What is the number of lines in the data holding the word "pink"? Give that number by itself.

• [Supplied material]
= = =
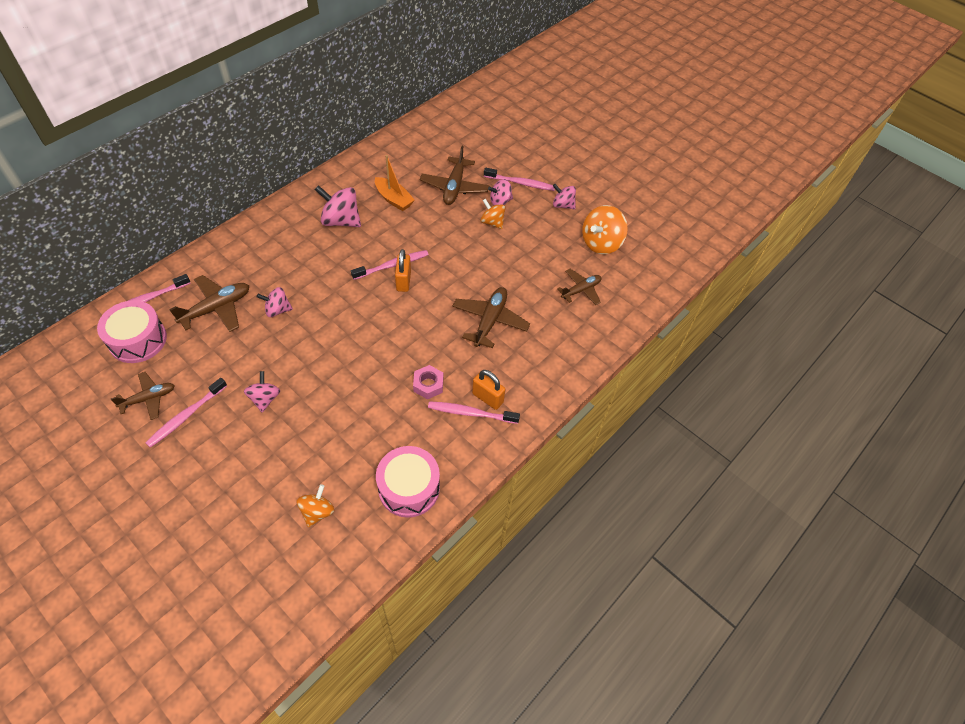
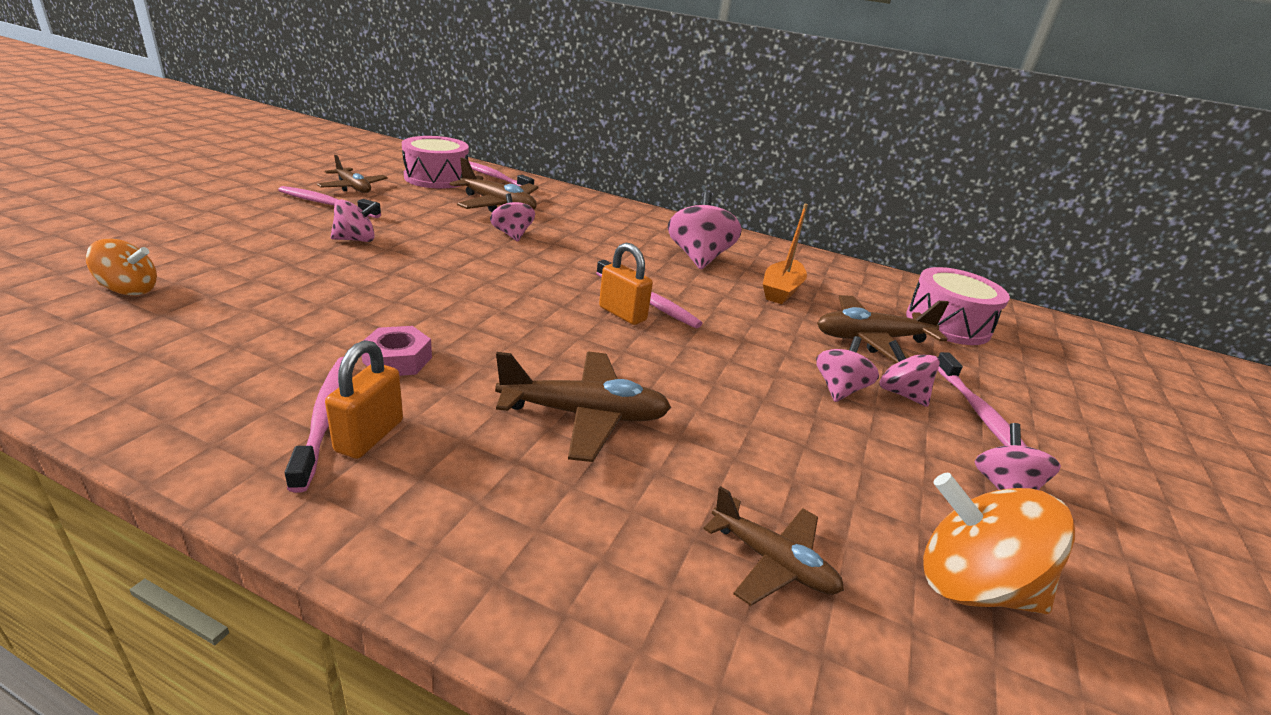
camera: 70 degrees right, 25 degrees down
(403, 281) = (622, 314): orange padlock -> orange padlock turned 60 degrees clockwise
(409, 488) = (144, 364): pink drum -> pink drum (947, 324)
(492, 222) = (839, 389): orange spinning top -> pink spinning top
= = =
• [Solution to the exercise] 2